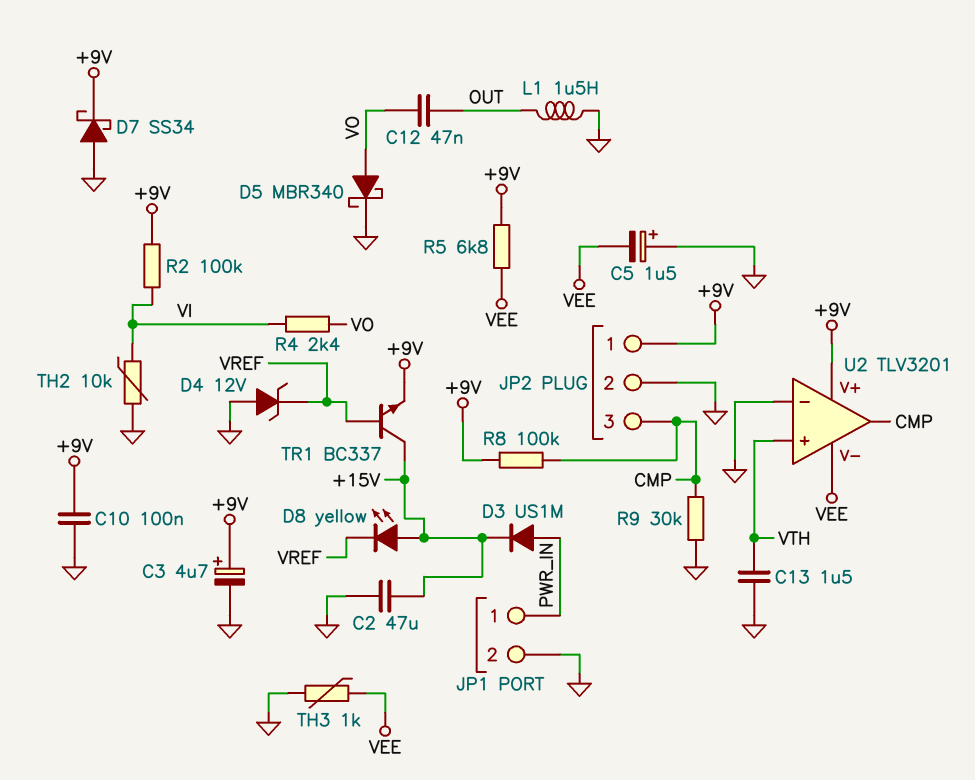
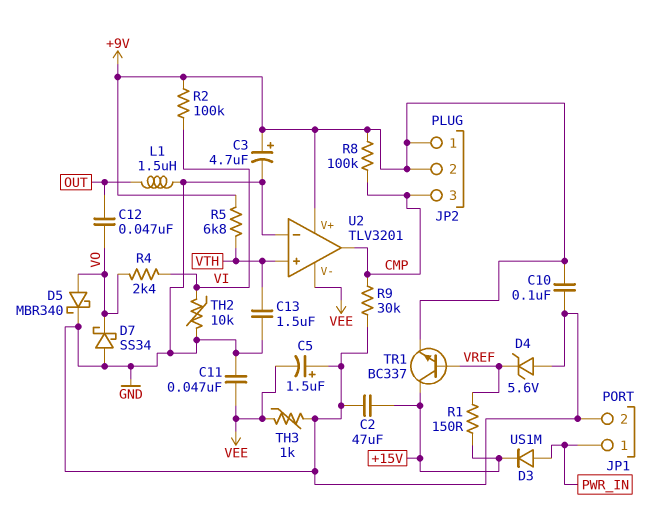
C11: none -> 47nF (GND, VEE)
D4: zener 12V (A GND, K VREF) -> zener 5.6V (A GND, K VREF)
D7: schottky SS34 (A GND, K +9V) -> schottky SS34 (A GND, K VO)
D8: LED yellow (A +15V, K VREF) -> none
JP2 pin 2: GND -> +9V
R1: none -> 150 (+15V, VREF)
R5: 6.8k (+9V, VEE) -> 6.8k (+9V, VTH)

+ + + +

Without including any picture, print all of the entries above exactly.

*Task solution*
C11: none -> 47nF (GND, VEE)
D4: zener 12V (A GND, K VREF) -> zener 5.6V (A GND, K VREF)
D7: schottky SS34 (A GND, K +9V) -> schottky SS34 (A GND, K VO)
D8: LED yellow (A +15V, K VREF) -> none
JP2 pin 2: GND -> +9V
R1: none -> 150 (+15V, VREF)
R5: 6.8k (+9V, VEE) -> 6.8k (+9V, VTH)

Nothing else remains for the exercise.